──────── Supplied records

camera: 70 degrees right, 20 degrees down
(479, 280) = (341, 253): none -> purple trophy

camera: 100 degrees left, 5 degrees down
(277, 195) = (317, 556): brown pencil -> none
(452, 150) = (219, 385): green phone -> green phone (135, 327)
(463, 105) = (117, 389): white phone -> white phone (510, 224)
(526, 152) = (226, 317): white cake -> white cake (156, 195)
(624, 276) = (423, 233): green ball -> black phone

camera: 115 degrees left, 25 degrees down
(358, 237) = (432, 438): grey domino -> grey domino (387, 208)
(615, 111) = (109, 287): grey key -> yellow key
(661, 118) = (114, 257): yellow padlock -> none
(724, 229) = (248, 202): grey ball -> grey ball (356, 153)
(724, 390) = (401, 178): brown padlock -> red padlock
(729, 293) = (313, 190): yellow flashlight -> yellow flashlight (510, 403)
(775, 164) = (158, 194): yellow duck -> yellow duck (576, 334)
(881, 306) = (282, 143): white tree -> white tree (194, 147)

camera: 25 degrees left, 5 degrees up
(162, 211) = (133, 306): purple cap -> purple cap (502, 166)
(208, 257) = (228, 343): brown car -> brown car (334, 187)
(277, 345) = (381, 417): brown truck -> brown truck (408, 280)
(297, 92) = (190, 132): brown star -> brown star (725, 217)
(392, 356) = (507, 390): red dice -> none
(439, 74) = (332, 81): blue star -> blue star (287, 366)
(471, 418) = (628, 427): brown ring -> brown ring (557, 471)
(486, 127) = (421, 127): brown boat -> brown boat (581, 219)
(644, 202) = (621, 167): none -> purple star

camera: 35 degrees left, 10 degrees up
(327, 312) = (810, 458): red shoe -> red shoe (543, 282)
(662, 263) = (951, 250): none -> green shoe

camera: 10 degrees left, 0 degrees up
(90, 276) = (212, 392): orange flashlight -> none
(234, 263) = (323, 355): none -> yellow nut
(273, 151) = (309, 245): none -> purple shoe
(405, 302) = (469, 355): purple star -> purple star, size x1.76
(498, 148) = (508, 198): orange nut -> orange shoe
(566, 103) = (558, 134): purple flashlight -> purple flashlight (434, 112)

────────────────

_Assignment_. Beginning at the first line of the data above, retype each line until you reach the line containing "(526, 152) = (226, 317): white", and include that one too. Add nothing else.

_Result for this task_.
camera: 70 degrees right, 20 degrees down
(479, 280) = (341, 253): none -> purple trophy

camera: 100 degrees left, 5 degrees down
(277, 195) = (317, 556): brown pencil -> none
(452, 150) = (219, 385): green phone -> green phone (135, 327)
(463, 105) = (117, 389): white phone -> white phone (510, 224)
(526, 152) = (226, 317): white cake -> white cake (156, 195)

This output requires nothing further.